▶ **SOURCE RECORDS**:
[Start of Attachment]

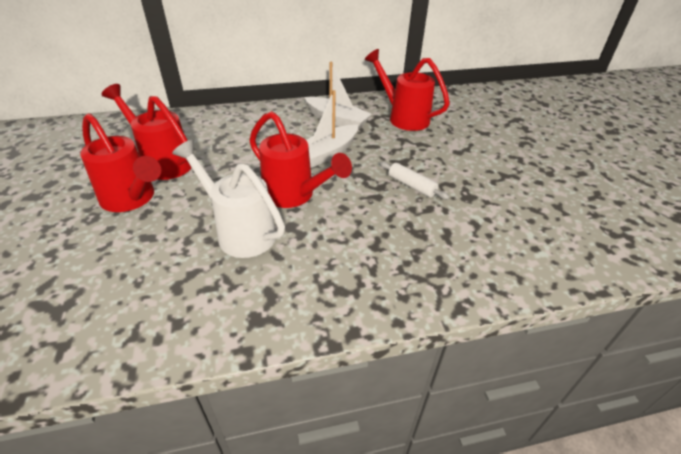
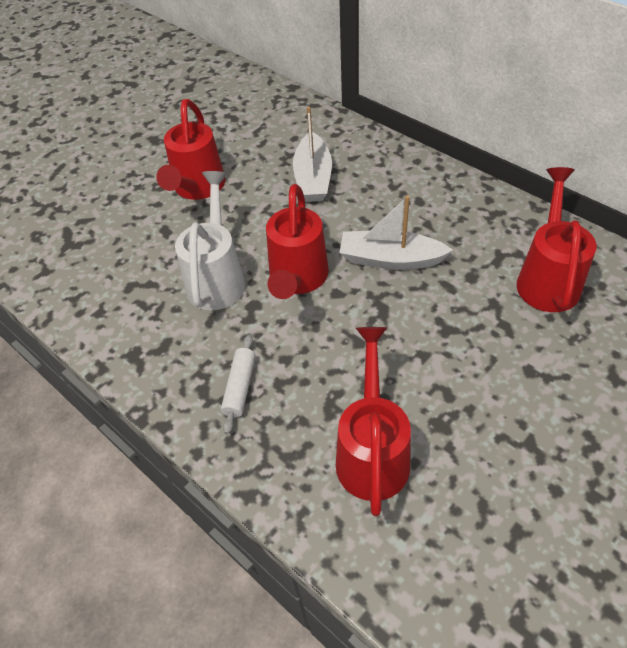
camera: 60 degrees right, 10 degrees up
(163, 162) = (258, 166): red watering can -> red watering can (372, 452)
(337, 120) = (465, 227): white boat -> white boat (313, 178)
(411, 186) = (407, 361): white rolling pin -> white rolling pin (240, 387)

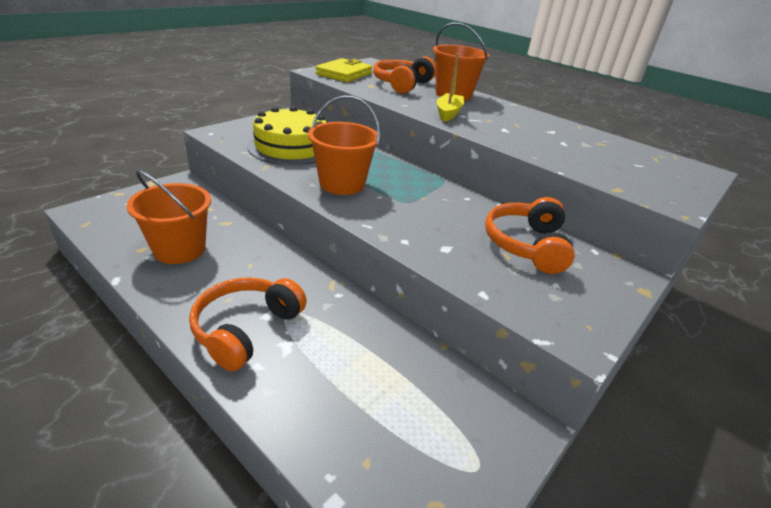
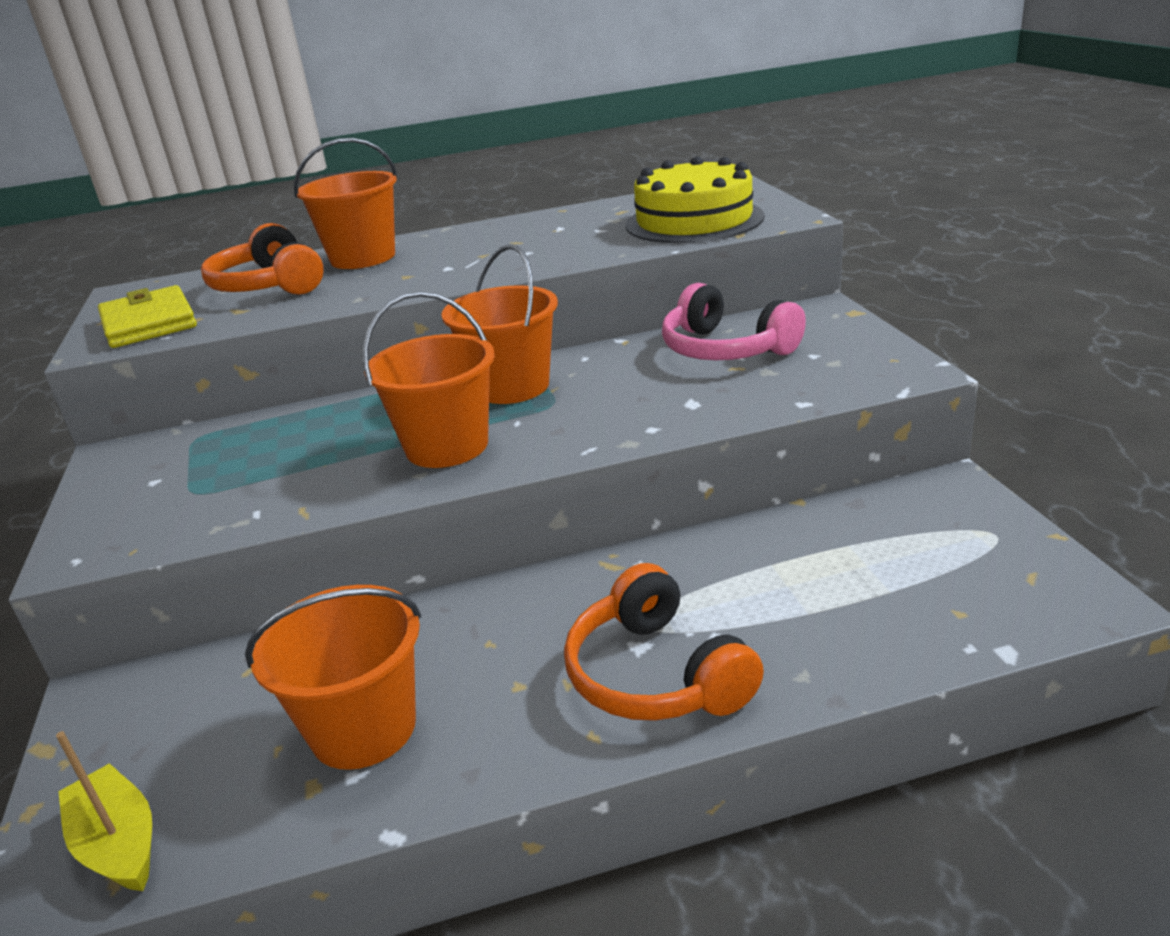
camera: 50 degrees left, 5 degrees down
(291, 147) = (258, 473): yellow cake -> yellow cake (694, 221)
(415, 185) = (512, 387): none -> orange bucket
(448, 113) = (429, 275): yellow boat -> yellow boat (118, 843)
(526, 245) = (726, 349): orange headphones -> pink headphones

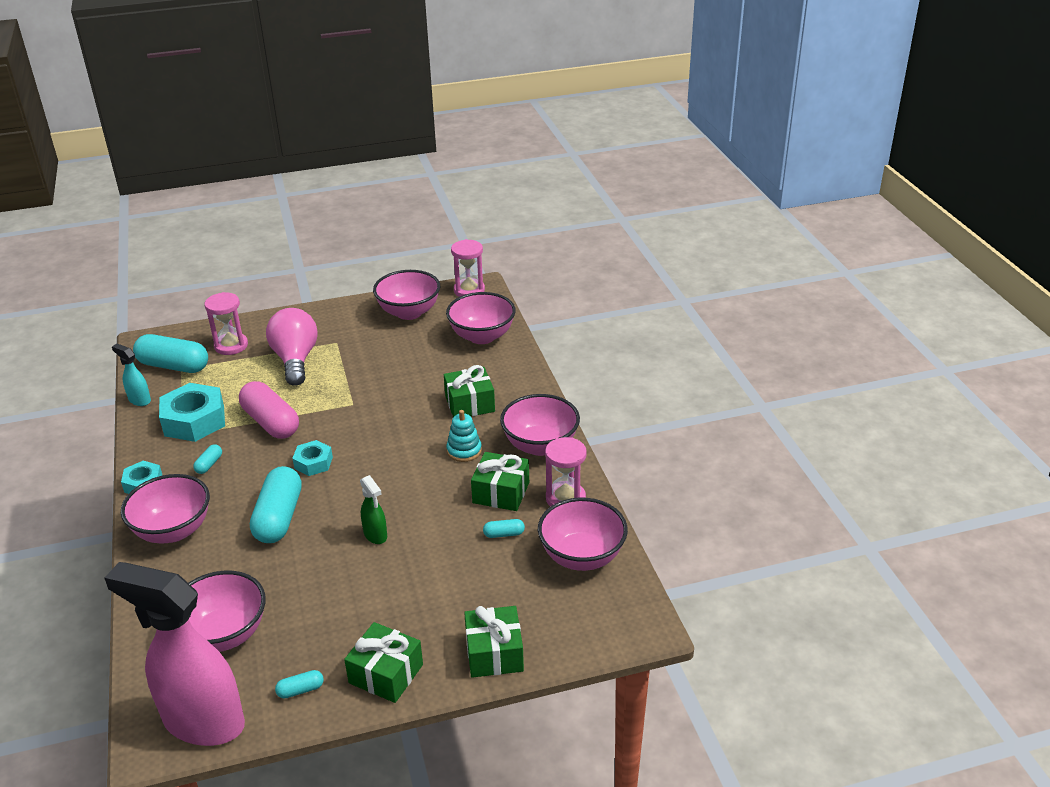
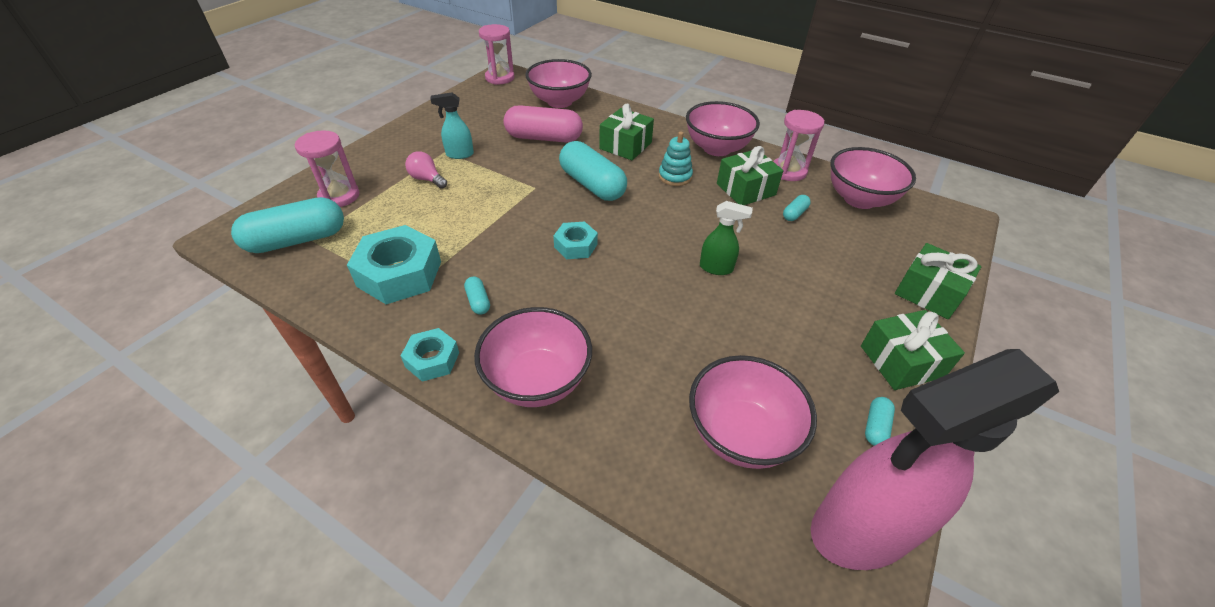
camera: 45 degrees left, 10 degrees up
(139, 400) = (301, 288): turquoise spray bottle -> turquoise spray bottle (459, 154)
(271, 422) = (483, 236): pink capsule -> pink capsule (544, 138)
(279, 517) = (619, 304): turquoise capsule -> turquoise capsule (592, 185)
(295, 360) = (427, 179): pink light bulb -> pink light bulb, size x0.49
(409, 312) = (475, 108): pink bowl -> none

[End of Attachment]

▶ **TRY IT**: Would you output all of the entries above exactly, keeping the pictures out?

▶ **RESULT BELOW**:
camera: 60 degrees right, 10 degrees up
(163, 162) = (258, 166): red watering can -> red watering can (372, 452)
(337, 120) = (465, 227): white boat -> white boat (313, 178)
(411, 186) = (407, 361): white rolling pin -> white rolling pin (240, 387)

camera: 50 degrees left, 5 degrees down
(291, 147) = (258, 473): yellow cake -> yellow cake (694, 221)
(415, 185) = (512, 387): none -> orange bucket
(448, 113) = (429, 275): yellow boat -> yellow boat (118, 843)
(526, 245) = (726, 349): orange headphones -> pink headphones

camera: 45 degrees left, 10 degrees up
(139, 400) = (301, 288): turquoise spray bottle -> turquoise spray bottle (459, 154)
(271, 422) = (483, 236): pink capsule -> pink capsule (544, 138)
(279, 517) = (619, 304): turquoise capsule -> turquoise capsule (592, 185)
(295, 360) = (427, 179): pink light bulb -> pink light bulb, size x0.49
(409, 312) = (475, 108): pink bowl -> none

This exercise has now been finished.